| What is expected |
Set out exactly every line of the entries below, starting at the line that holds "D2: schottky SS34" and stopping after the line that holds "Q3: NPN BC547".

| Excerpted records |
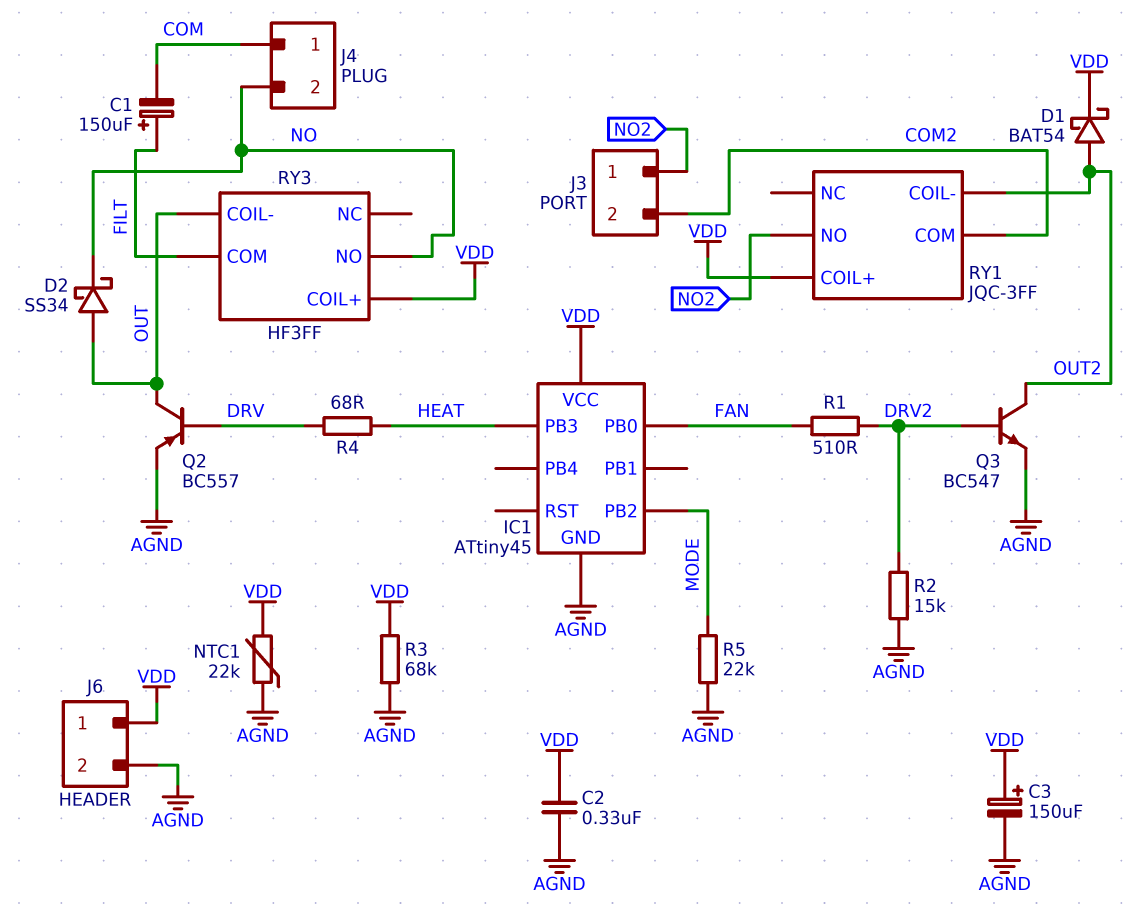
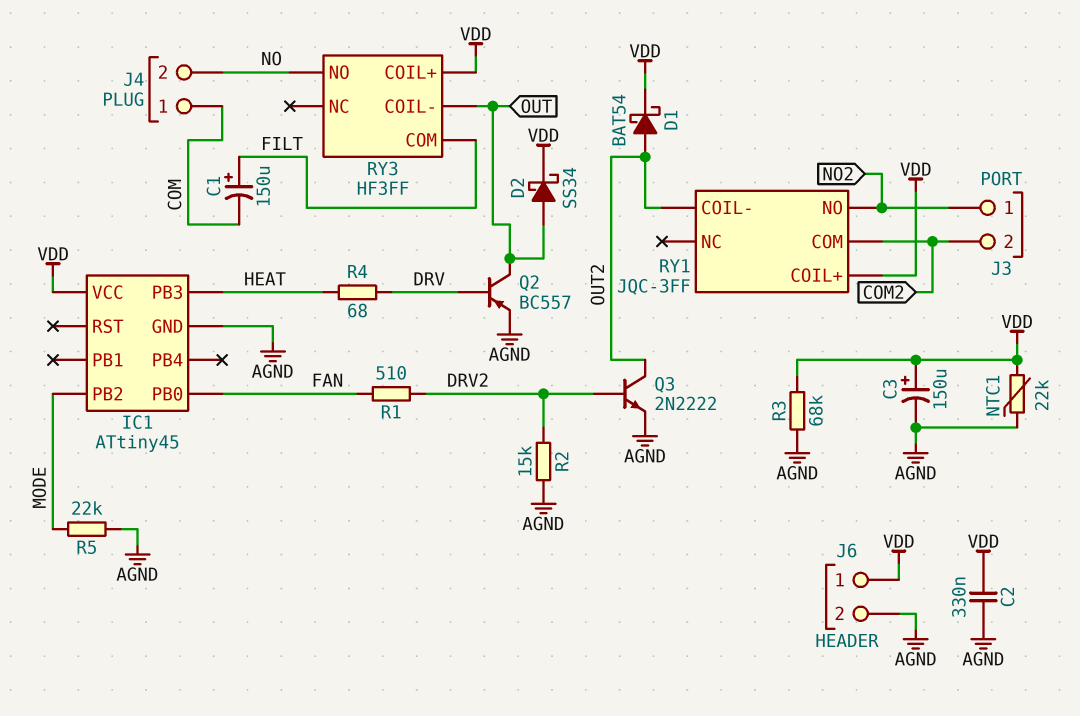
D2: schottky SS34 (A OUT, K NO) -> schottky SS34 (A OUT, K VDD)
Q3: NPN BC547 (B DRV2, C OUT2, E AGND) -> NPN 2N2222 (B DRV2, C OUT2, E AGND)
==
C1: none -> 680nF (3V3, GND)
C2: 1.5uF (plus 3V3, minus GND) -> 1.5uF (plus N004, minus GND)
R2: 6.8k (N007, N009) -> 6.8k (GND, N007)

| Exercise answer |
D2: schottky SS34 (A OUT, K NO) -> schottky SS34 (A OUT, K VDD)
Q3: NPN BC547 (B DRV2, C OUT2, E AGND) -> NPN 2N2222 (B DRV2, C OUT2, E AGND)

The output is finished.